■ Data records:
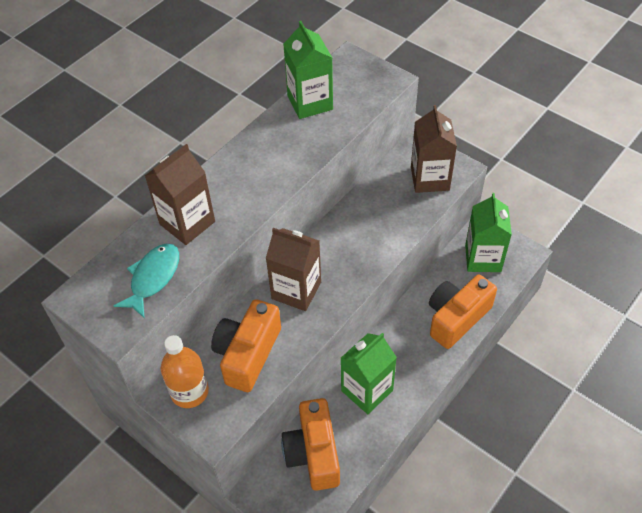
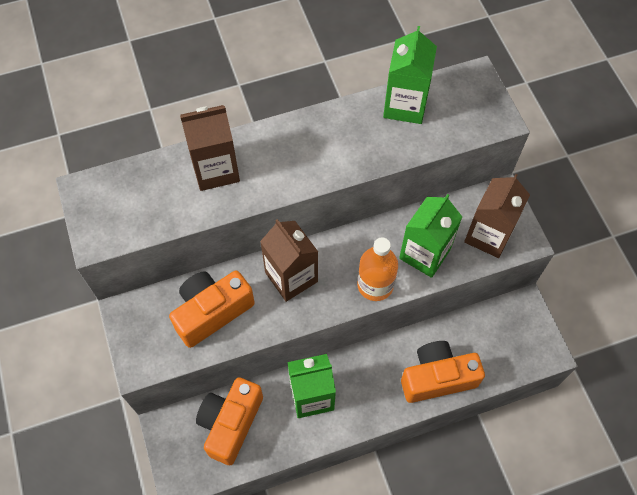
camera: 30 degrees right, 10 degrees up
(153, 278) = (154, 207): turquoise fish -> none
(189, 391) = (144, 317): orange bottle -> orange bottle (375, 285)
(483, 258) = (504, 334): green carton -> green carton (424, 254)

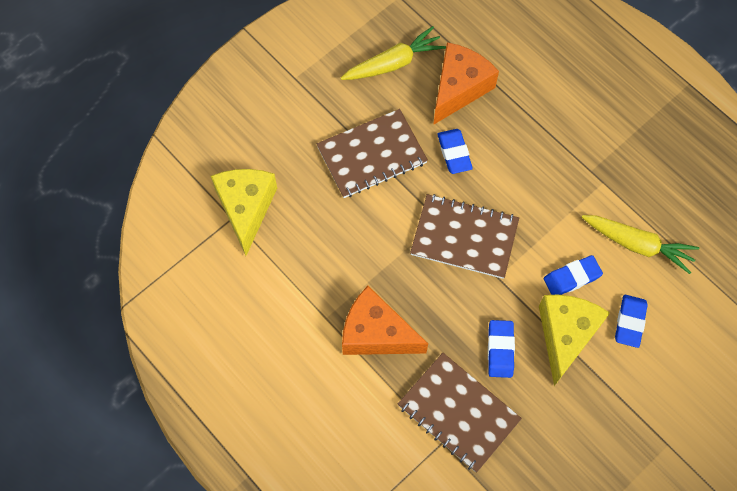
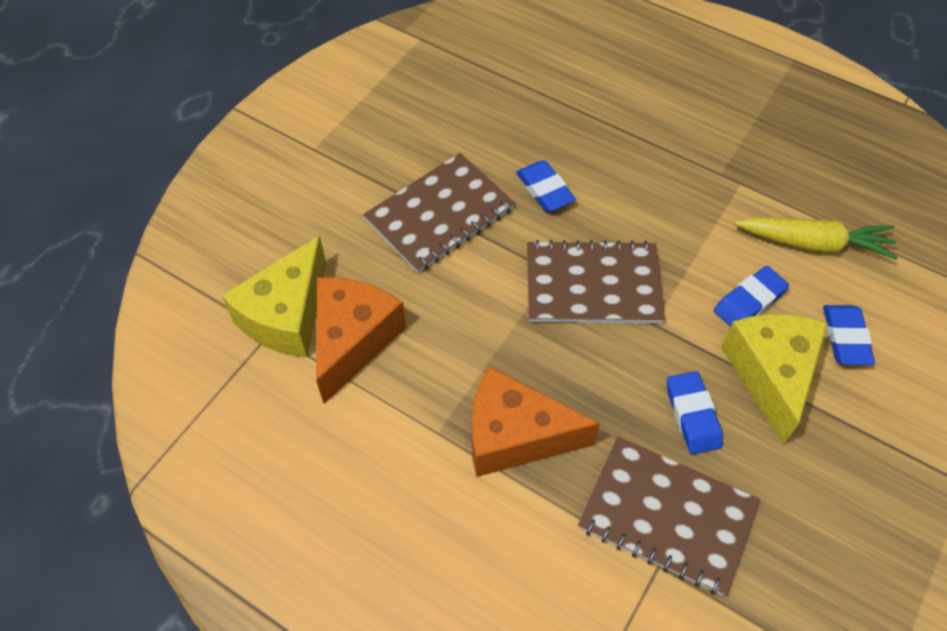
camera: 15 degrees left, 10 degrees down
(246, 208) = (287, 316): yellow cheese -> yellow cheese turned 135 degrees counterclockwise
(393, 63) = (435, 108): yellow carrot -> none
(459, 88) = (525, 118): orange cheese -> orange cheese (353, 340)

--

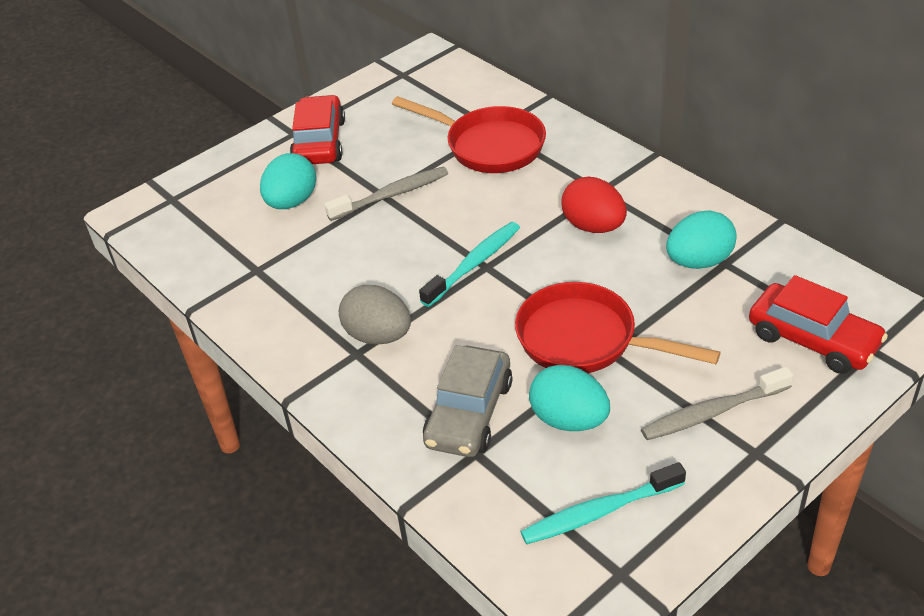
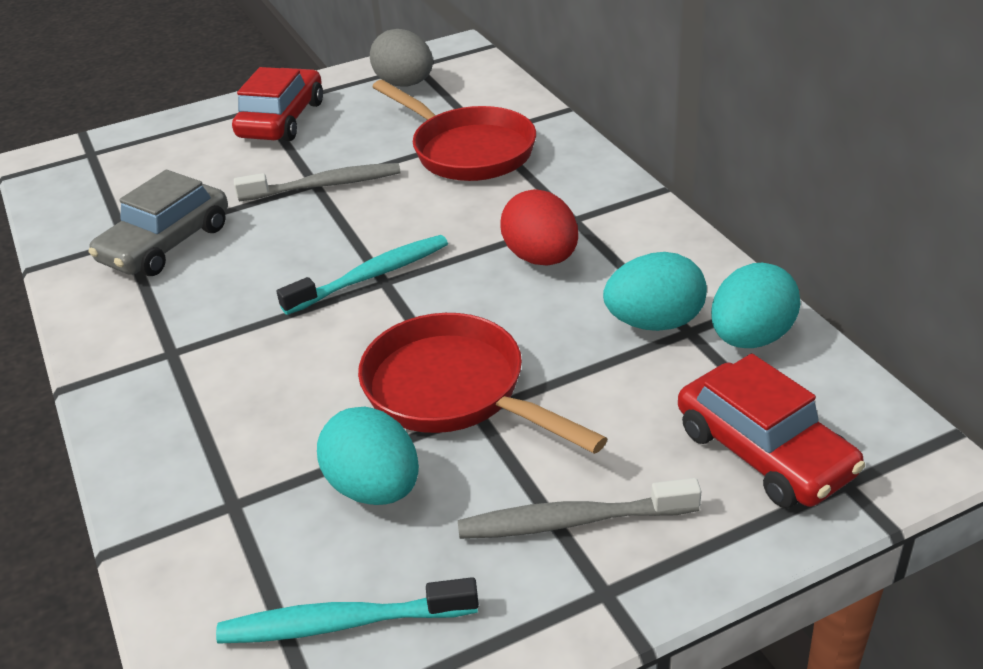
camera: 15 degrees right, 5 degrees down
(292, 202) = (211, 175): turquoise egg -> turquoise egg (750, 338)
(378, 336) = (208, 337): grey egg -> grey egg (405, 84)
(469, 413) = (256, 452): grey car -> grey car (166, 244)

---

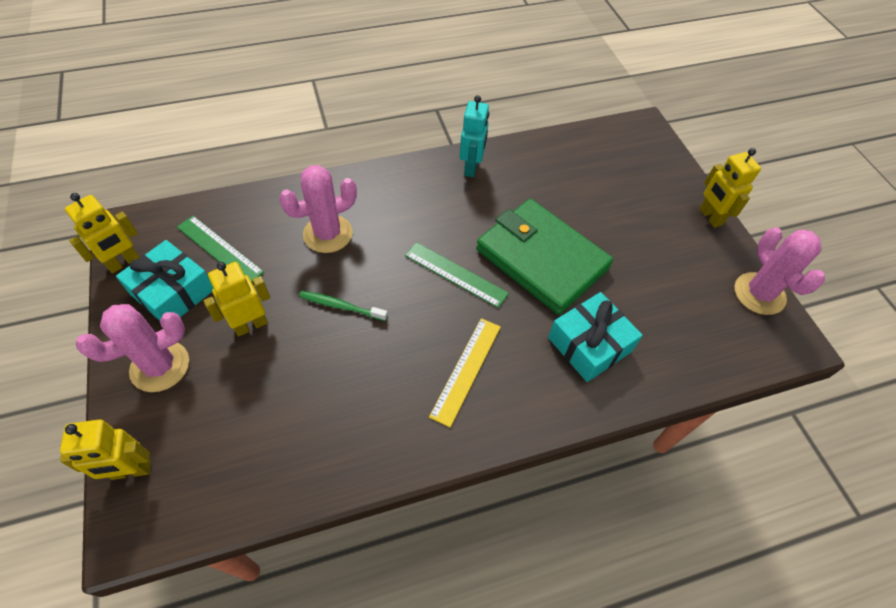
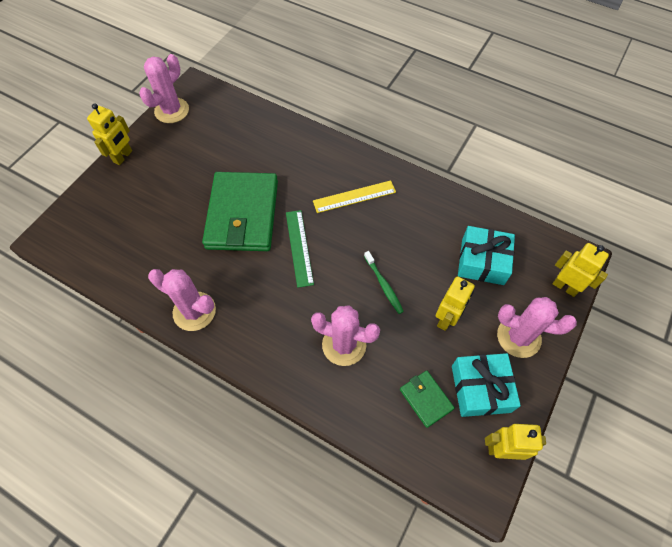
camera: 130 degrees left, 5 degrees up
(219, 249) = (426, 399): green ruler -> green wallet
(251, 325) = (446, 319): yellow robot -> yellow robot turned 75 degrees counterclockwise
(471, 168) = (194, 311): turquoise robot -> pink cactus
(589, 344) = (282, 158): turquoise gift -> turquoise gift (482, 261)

■ Task goal: An exact copy of the lines above from the one with "(483, 258) = (504, 334): green" up to and including the one with "(459, 88) = (525, 118): orange" is required; reproduce only those lines, omitting all pictures.

■ Task answer:
(483, 258) = (504, 334): green carton -> green carton (424, 254)

camera: 15 degrees left, 10 degrees down
(246, 208) = (287, 316): yellow cheese -> yellow cheese turned 135 degrees counterclockwise
(393, 63) = (435, 108): yellow carrot -> none
(459, 88) = (525, 118): orange cheese -> orange cheese (353, 340)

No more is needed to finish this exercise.